Problem: Reproduce every line of the data below verbatim, without changing any character.
╭─ Available data
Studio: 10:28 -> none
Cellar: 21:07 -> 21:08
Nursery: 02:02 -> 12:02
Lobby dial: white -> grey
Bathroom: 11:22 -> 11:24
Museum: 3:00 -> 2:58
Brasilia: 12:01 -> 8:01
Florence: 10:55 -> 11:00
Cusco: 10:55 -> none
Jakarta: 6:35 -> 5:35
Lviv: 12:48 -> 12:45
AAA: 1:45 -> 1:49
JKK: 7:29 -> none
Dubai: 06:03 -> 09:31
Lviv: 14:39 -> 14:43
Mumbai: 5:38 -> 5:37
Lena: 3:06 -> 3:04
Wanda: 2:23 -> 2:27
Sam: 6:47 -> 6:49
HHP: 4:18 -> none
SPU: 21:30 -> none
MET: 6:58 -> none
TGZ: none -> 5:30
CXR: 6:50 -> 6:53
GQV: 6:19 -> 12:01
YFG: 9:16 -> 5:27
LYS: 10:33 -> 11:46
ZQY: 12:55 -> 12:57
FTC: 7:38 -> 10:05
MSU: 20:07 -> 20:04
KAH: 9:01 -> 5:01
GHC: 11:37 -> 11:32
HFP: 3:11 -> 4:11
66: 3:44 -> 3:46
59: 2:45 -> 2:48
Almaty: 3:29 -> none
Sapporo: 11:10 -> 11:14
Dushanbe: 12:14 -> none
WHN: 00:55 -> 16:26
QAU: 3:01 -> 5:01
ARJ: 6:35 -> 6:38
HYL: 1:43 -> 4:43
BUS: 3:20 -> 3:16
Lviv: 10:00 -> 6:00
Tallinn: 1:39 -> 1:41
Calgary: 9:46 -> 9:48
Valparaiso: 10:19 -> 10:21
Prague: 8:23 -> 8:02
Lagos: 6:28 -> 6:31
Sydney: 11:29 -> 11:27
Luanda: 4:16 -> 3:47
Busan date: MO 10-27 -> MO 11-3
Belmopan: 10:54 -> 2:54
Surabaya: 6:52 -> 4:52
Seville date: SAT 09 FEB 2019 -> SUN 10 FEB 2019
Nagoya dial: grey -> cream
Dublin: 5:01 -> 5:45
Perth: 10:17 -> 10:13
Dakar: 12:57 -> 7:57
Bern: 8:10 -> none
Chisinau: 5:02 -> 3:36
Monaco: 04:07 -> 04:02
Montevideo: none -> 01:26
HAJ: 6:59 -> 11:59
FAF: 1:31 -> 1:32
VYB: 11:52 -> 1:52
╰─
Solution for this task:
Studio: 10:28 -> none
Cellar: 21:07 -> 21:08
Nursery: 02:02 -> 12:02
Lobby dial: white -> grey
Bathroom: 11:22 -> 11:24
Museum: 3:00 -> 2:58
Brasilia: 12:01 -> 8:01
Florence: 10:55 -> 11:00
Cusco: 10:55 -> none
Jakarta: 6:35 -> 5:35
Lviv: 12:48 -> 12:45
AAA: 1:45 -> 1:49
JKK: 7:29 -> none
Dubai: 06:03 -> 09:31
Lviv: 14:39 -> 14:43
Mumbai: 5:38 -> 5:37
Lena: 3:06 -> 3:04
Wanda: 2:23 -> 2:27
Sam: 6:47 -> 6:49
HHP: 4:18 -> none
SPU: 21:30 -> none
MET: 6:58 -> none
TGZ: none -> 5:30
CXR: 6:50 -> 6:53
GQV: 6:19 -> 12:01
YFG: 9:16 -> 5:27
LYS: 10:33 -> 11:46
ZQY: 12:55 -> 12:57
FTC: 7:38 -> 10:05
MSU: 20:07 -> 20:04
KAH: 9:01 -> 5:01
GHC: 11:37 -> 11:32
HFP: 3:11 -> 4:11
66: 3:44 -> 3:46
59: 2:45 -> 2:48
Almaty: 3:29 -> none
Sapporo: 11:10 -> 11:14
Dushanbe: 12:14 -> none
WHN: 00:55 -> 16:26
QAU: 3:01 -> 5:01
ARJ: 6:35 -> 6:38
HYL: 1:43 -> 4:43
BUS: 3:20 -> 3:16
Lviv: 10:00 -> 6:00
Tallinn: 1:39 -> 1:41
Calgary: 9:46 -> 9:48
Valparaiso: 10:19 -> 10:21
Prague: 8:23 -> 8:02
Lagos: 6:28 -> 6:31
Sydney: 11:29 -> 11:27
Luanda: 4:16 -> 3:47
Busan date: MO 10-27 -> MO 11-3
Belmopan: 10:54 -> 2:54
Surabaya: 6:52 -> 4:52
Seville date: SAT 09 FEB 2019 -> SUN 10 FEB 2019
Nagoya dial: grey -> cream
Dublin: 5:01 -> 5:45
Perth: 10:17 -> 10:13
Dakar: 12:57 -> 7:57
Bern: 8:10 -> none
Chisinau: 5:02 -> 3:36
Monaco: 04:07 -> 04:02
Montevideo: none -> 01:26
HAJ: 6:59 -> 11:59
FAF: 1:31 -> 1:32
VYB: 11:52 -> 1:52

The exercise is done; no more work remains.